+++ EXTRACTED DATA

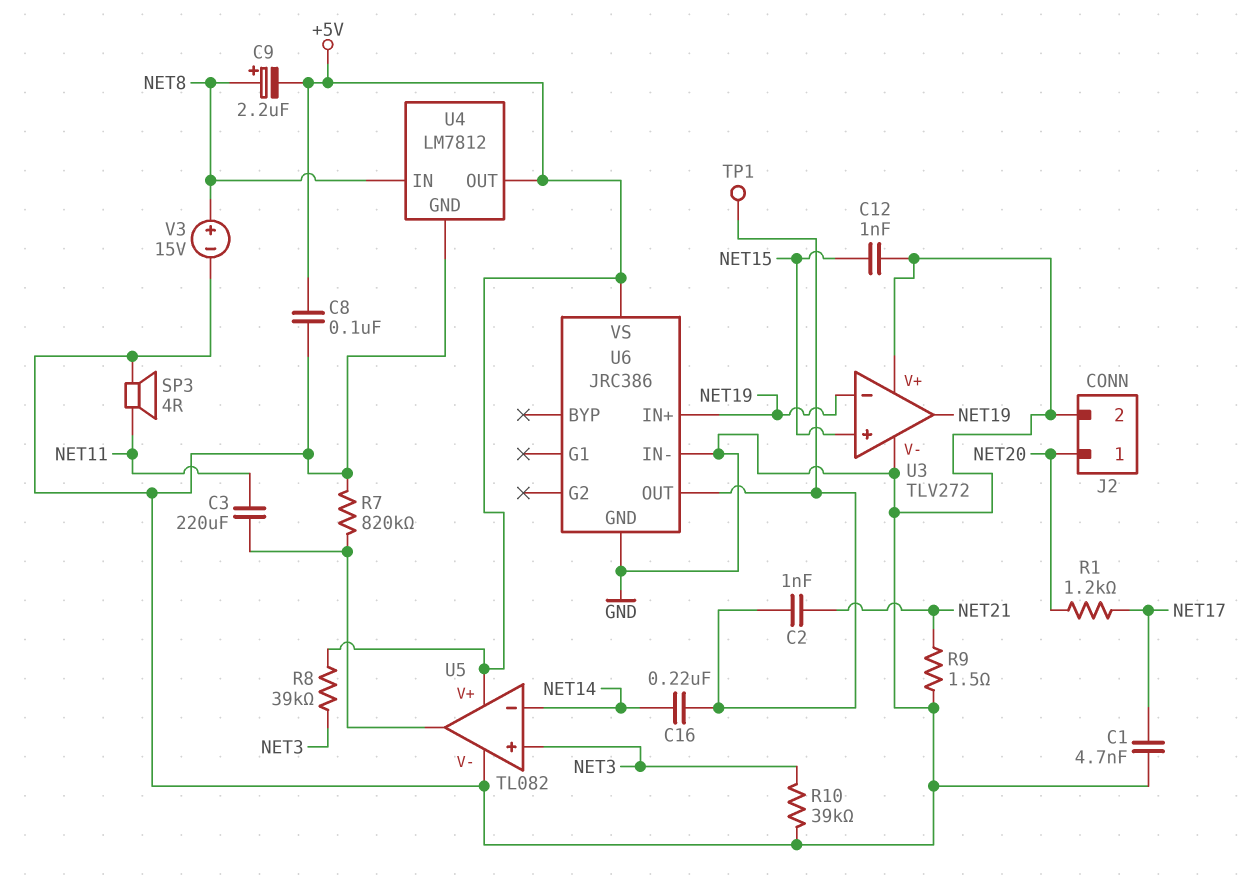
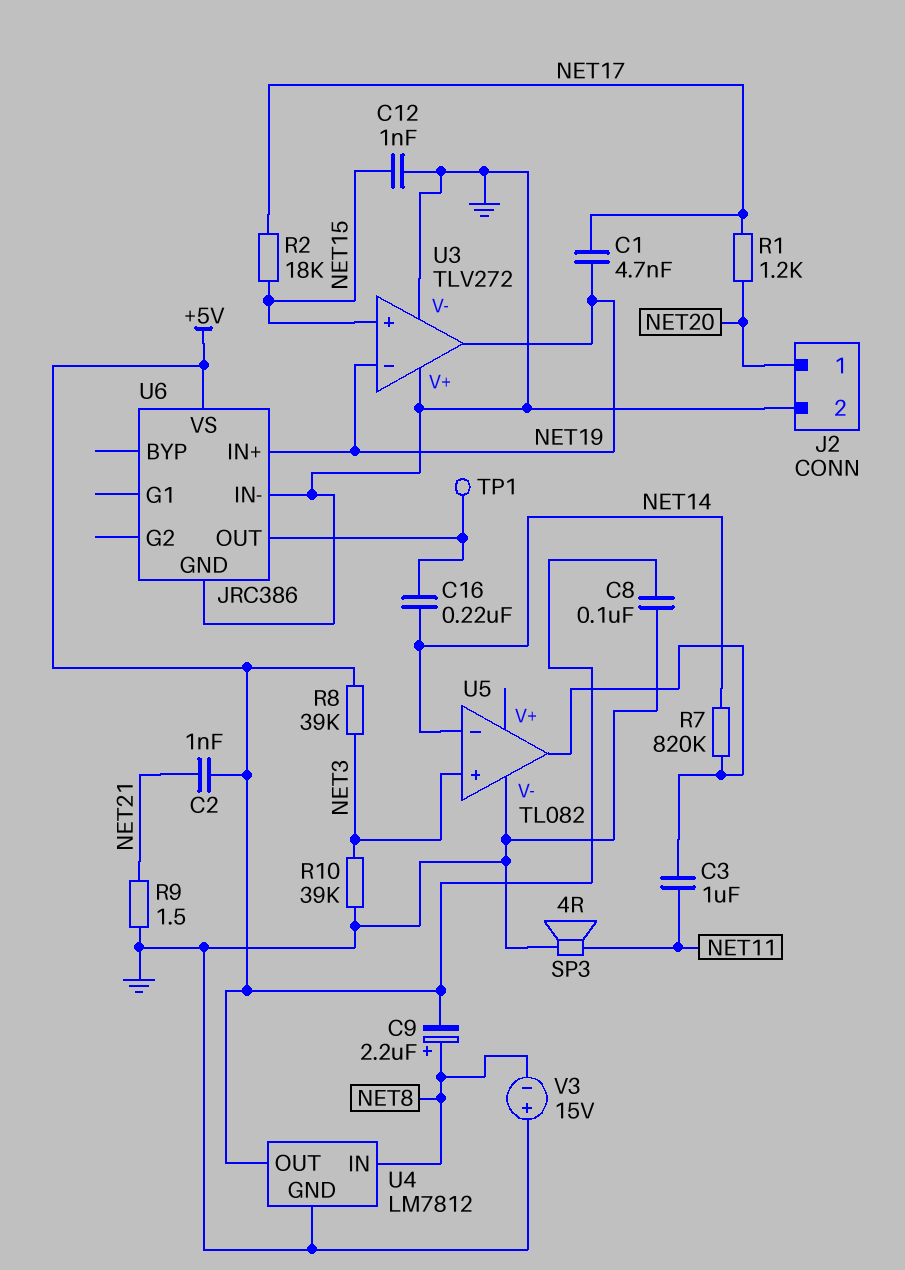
C1: 4.7nF (GND, NET17) -> 4.7nF (NET17, NET19)
C2: 1nF (NET21, U6/OUT) -> 1nF (+5V, NET21)
C3: 220uF (NET11, U5/out) -> 1uF (NET11, U5/out)
R2: none -> 18k (NET15, NET17)
R7: 820k (GND, U5/out) -> 820k (NET14, U5/out)
U5 pin V+: +5V -> none
V3: 15V (plus NET8, minus GND) -> 15V (plus GND, minus NET8)

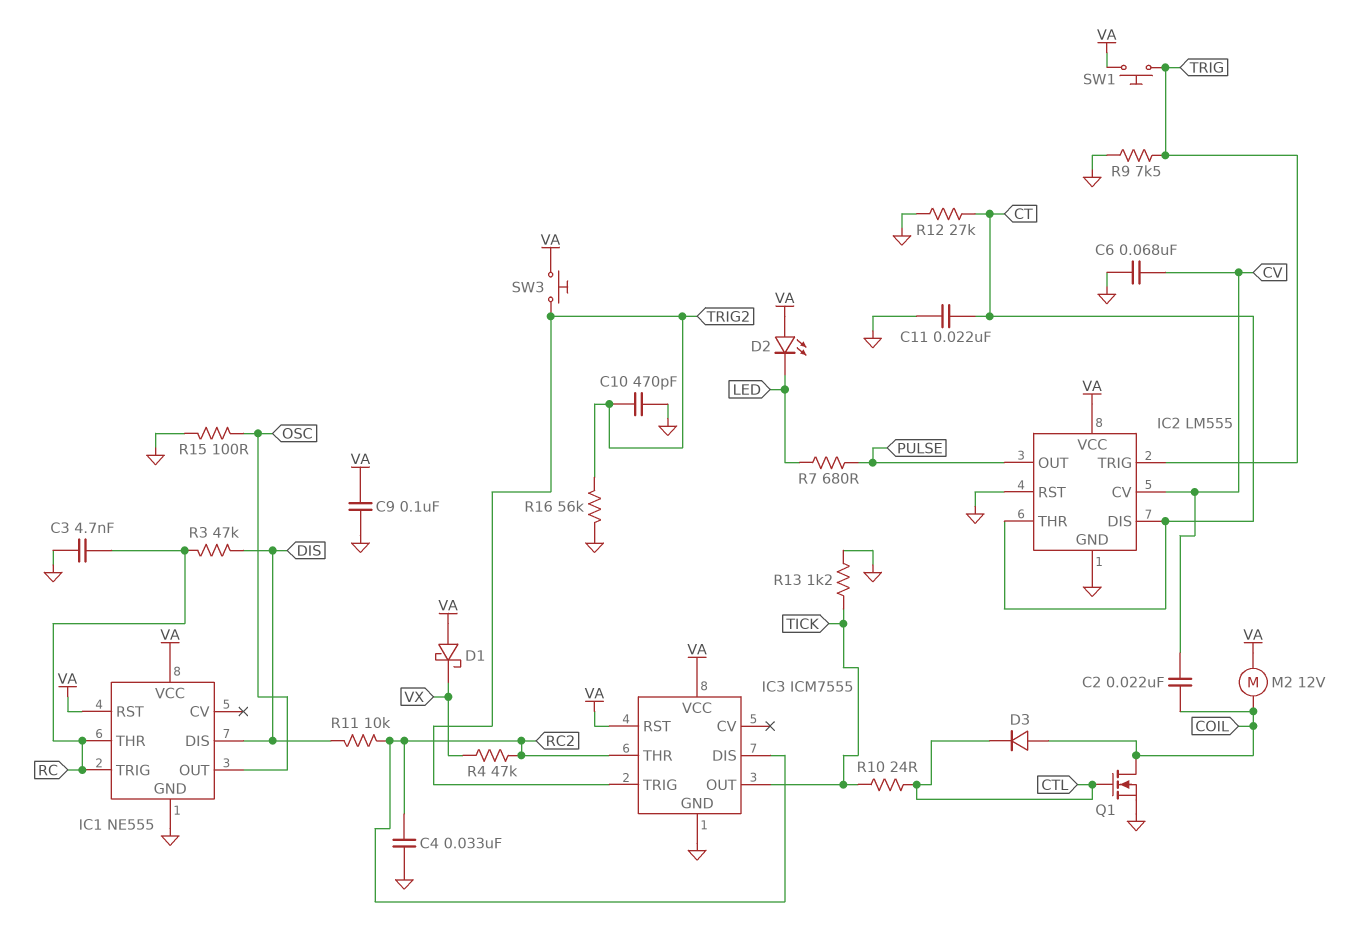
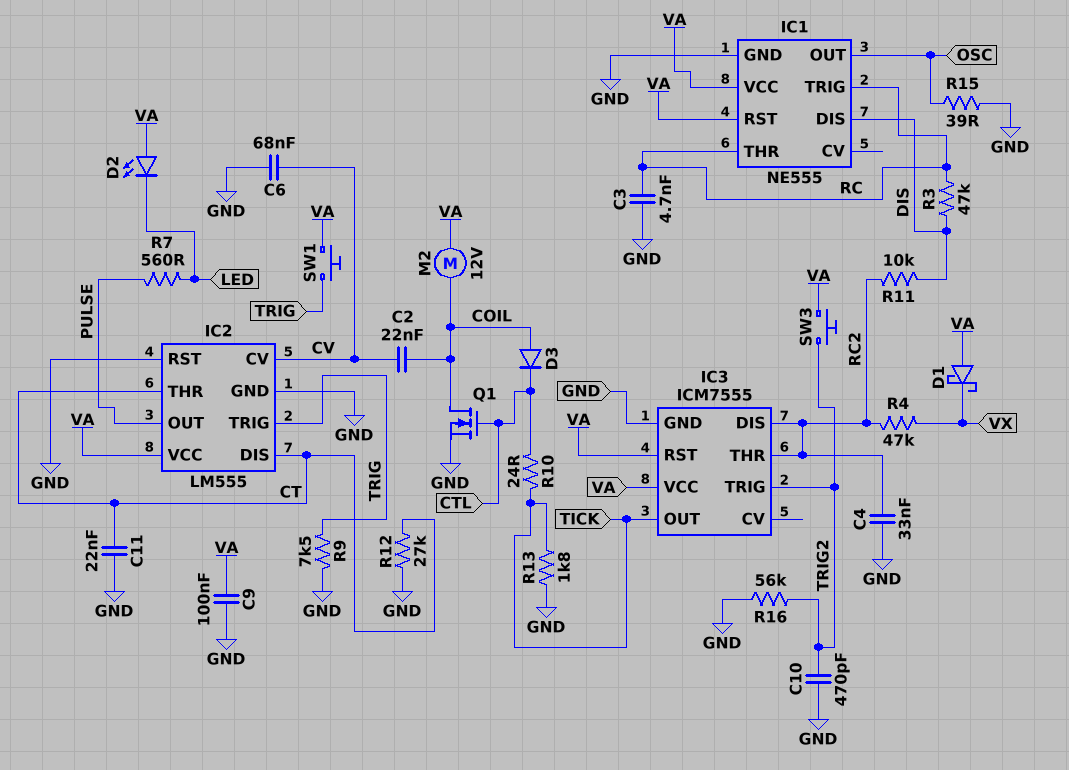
R7: 680 (LED, PULSE) -> 560 (LED, PULSE)
R13: 1.2k (GND, TICK) -> 1.8k (GND, TICK)
R15: 100 (GND, OSC) -> 39 (GND, OSC)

++++++

Every line from the one containing "R2: none -> 18k (NET15, NET17)" to the final line of the records should be duplicated exactly; no picture is to be copied.

R2: none -> 18k (NET15, NET17)
R7: 820k (GND, U5/out) -> 820k (NET14, U5/out)
U5 pin V+: +5V -> none
V3: 15V (plus NET8, minus GND) -> 15V (plus GND, minus NET8)

R7: 680 (LED, PULSE) -> 560 (LED, PULSE)
R13: 1.2k (GND, TICK) -> 1.8k (GND, TICK)
R15: 100 (GND, OSC) -> 39 (GND, OSC)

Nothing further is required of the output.